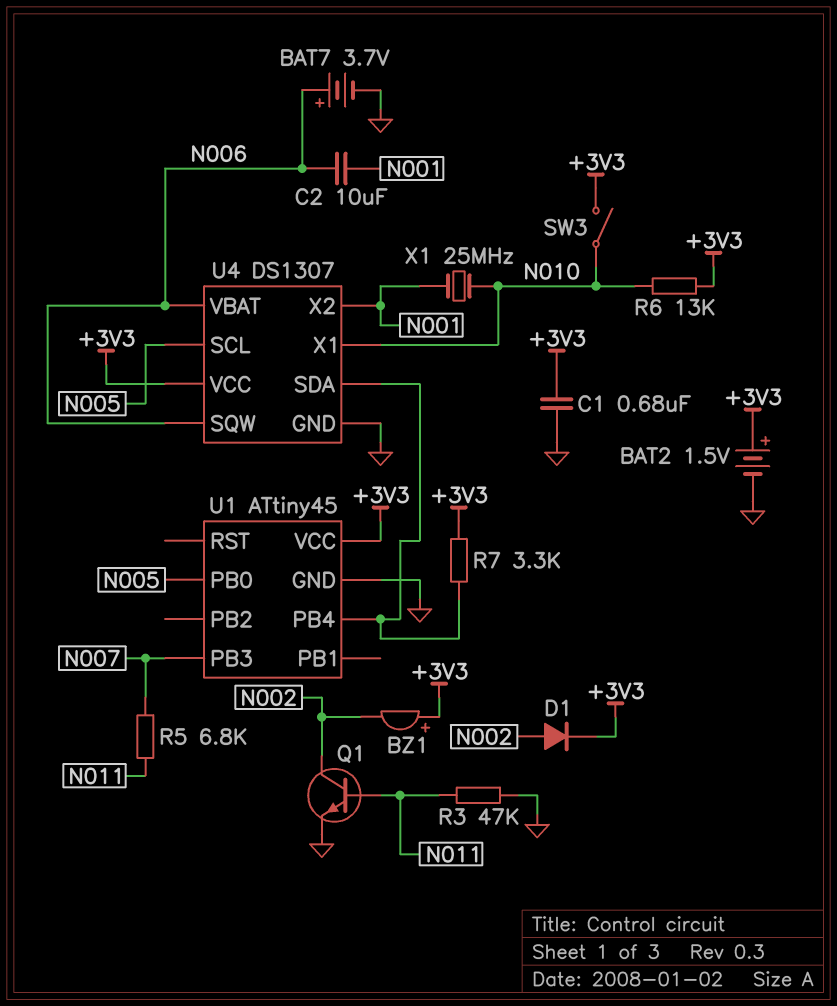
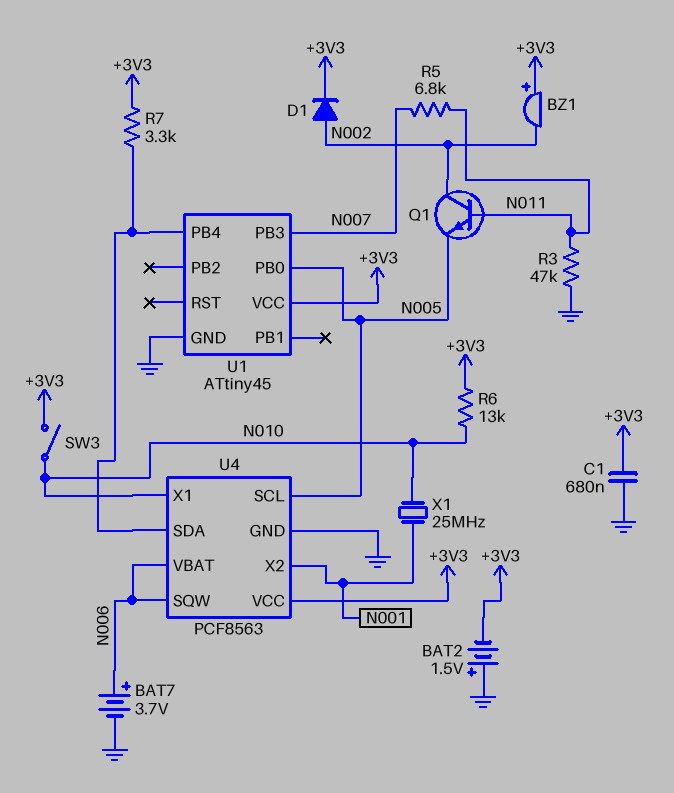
BAT2: 1.5V (plus +3V3, minus GND) -> 1.5V (plus GND, minus +3V3)
C2: 10uF (N001, N006) -> none
Q1: NPN (B N011, C N002, E GND) -> NPN (B N011, C N002, E N005)
U4: DS1307 -> PCF8563

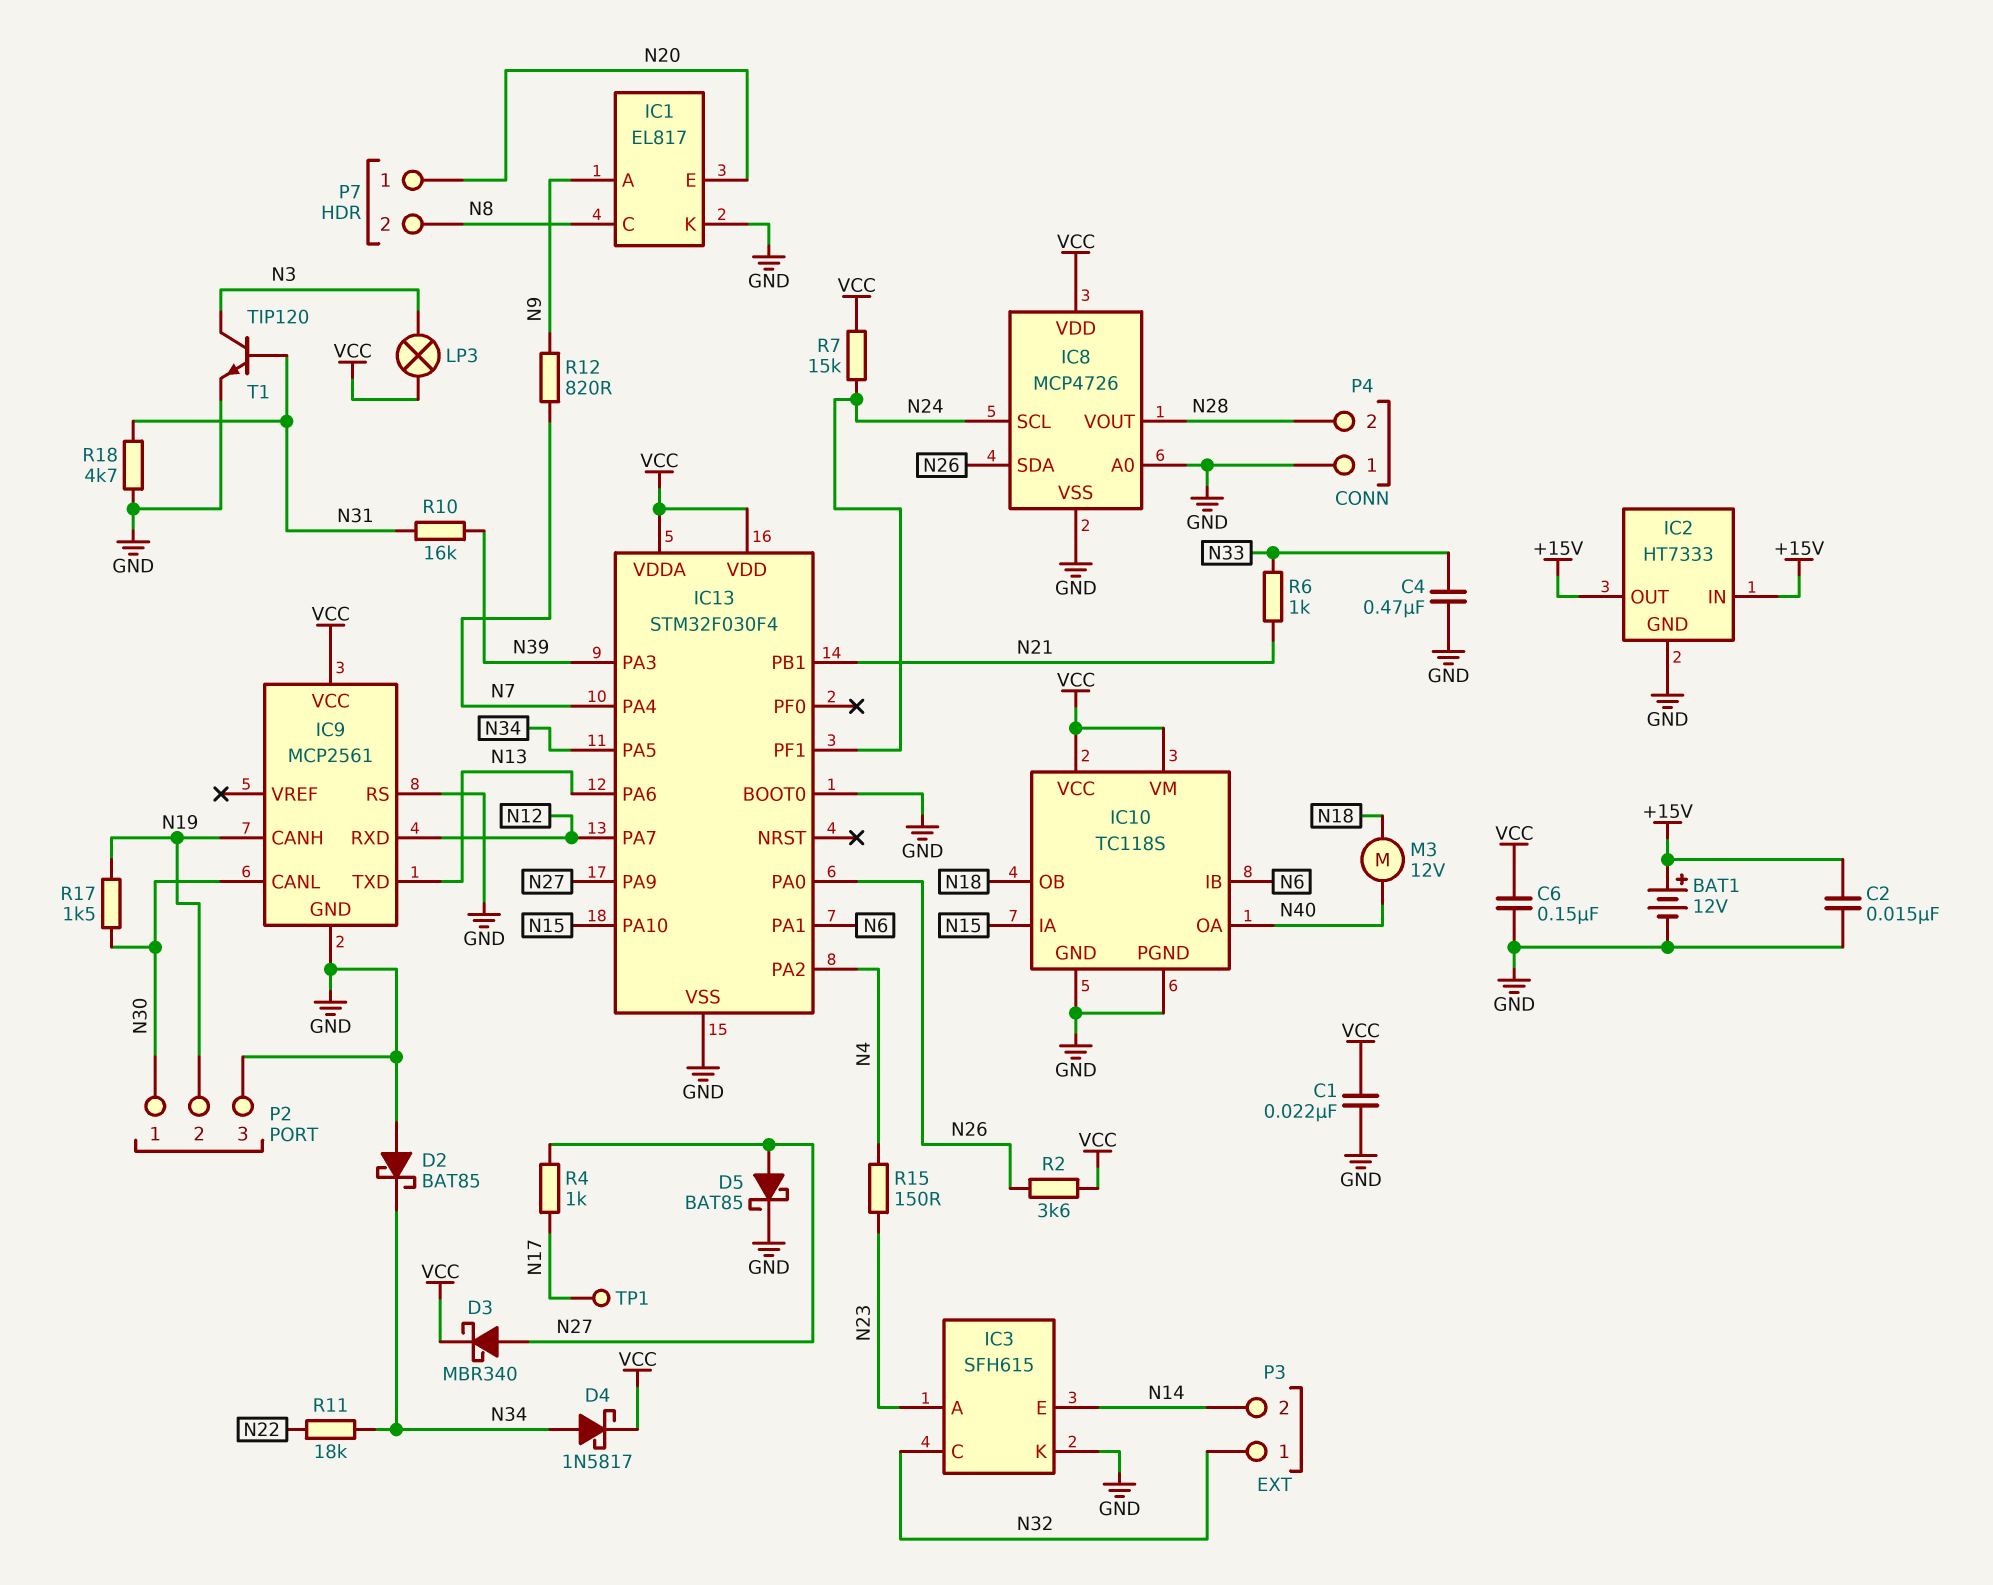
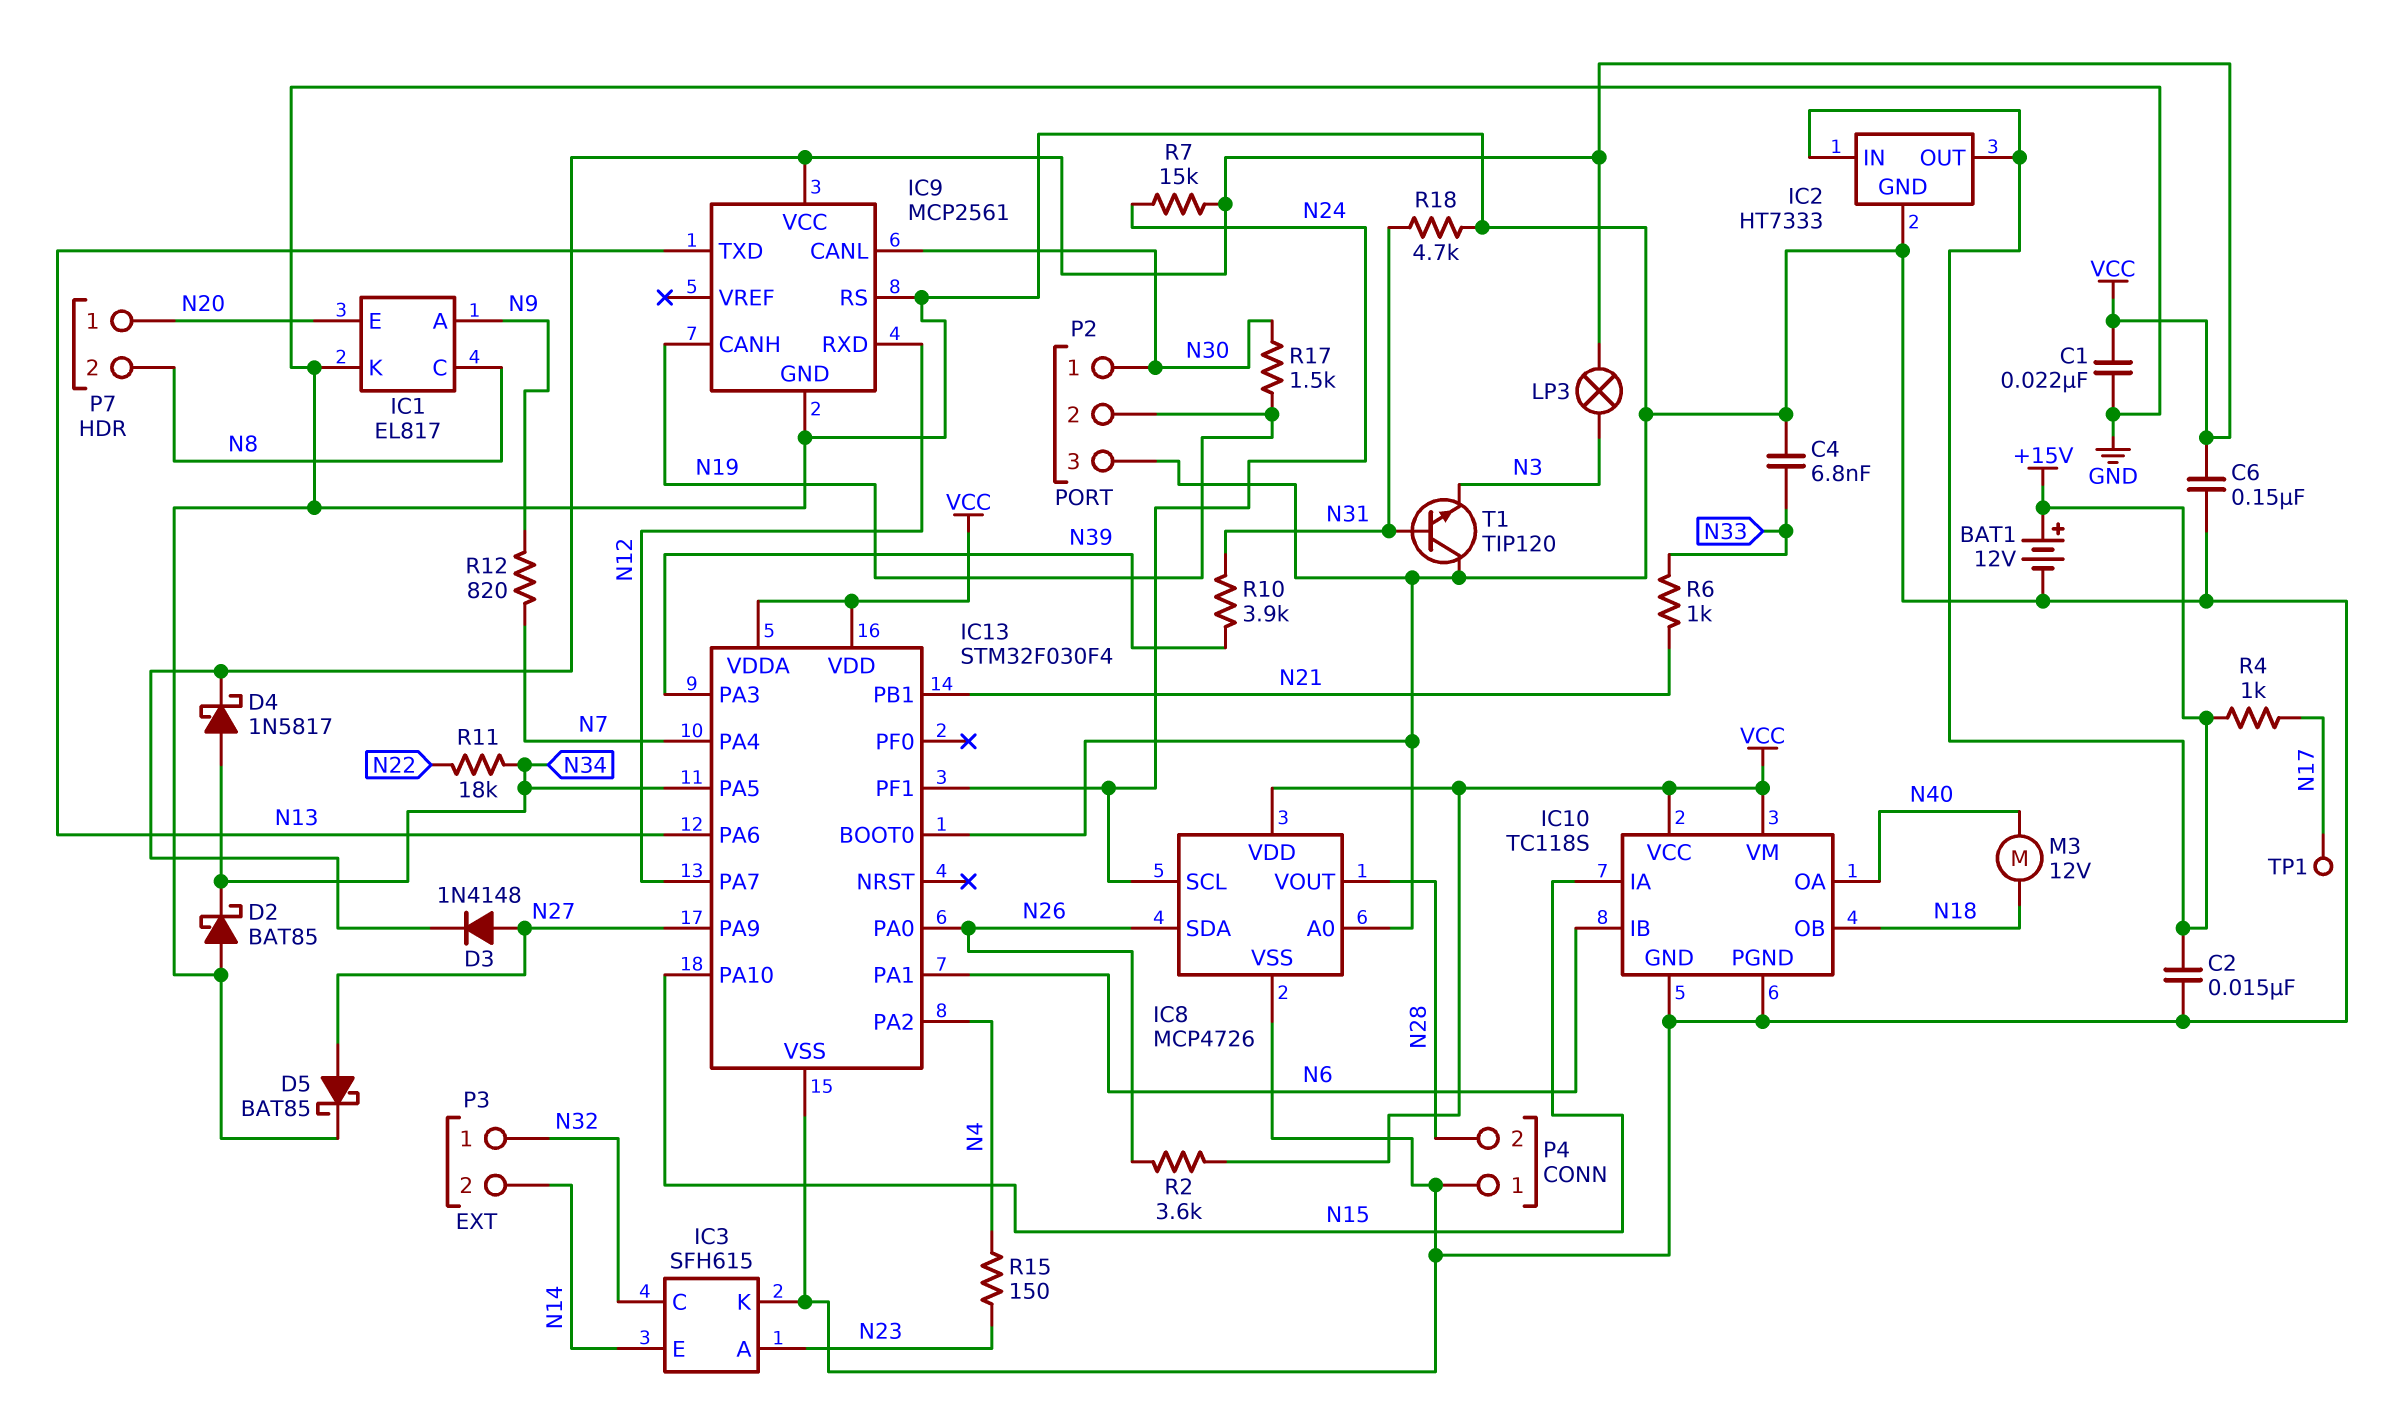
C4: 470nF (GND, N33) -> 6.8nF (GND, N33)
D3: schottky MBR340 (A N27, K VCC) -> diode 1N4148 (A N27, K VCC)
R4: 1k (N17, N27) -> 1k (+15V, N17)
R10: 16k (N31, N39) -> 3.9k (N31, N39)
T1: NPN TIP120 (B N31, C N3, E GND) -> NPN TIP120 (B N31, C GND, E N3)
---
ASSIGNMENT | Could you output the lines above exactly, with no pictures included?

ANSWER FOR THIS EXERCISE |
BAT2: 1.5V (plus +3V3, minus GND) -> 1.5V (plus GND, minus +3V3)
C2: 10uF (N001, N006) -> none
Q1: NPN (B N011, C N002, E GND) -> NPN (B N011, C N002, E N005)
U4: DS1307 -> PCF8563

C4: 470nF (GND, N33) -> 6.8nF (GND, N33)
D3: schottky MBR340 (A N27, K VCC) -> diode 1N4148 (A N27, K VCC)
R4: 1k (N17, N27) -> 1k (+15V, N17)
R10: 16k (N31, N39) -> 3.9k (N31, N39)
T1: NPN TIP120 (B N31, C N3, E GND) -> NPN TIP120 (B N31, C GND, E N3)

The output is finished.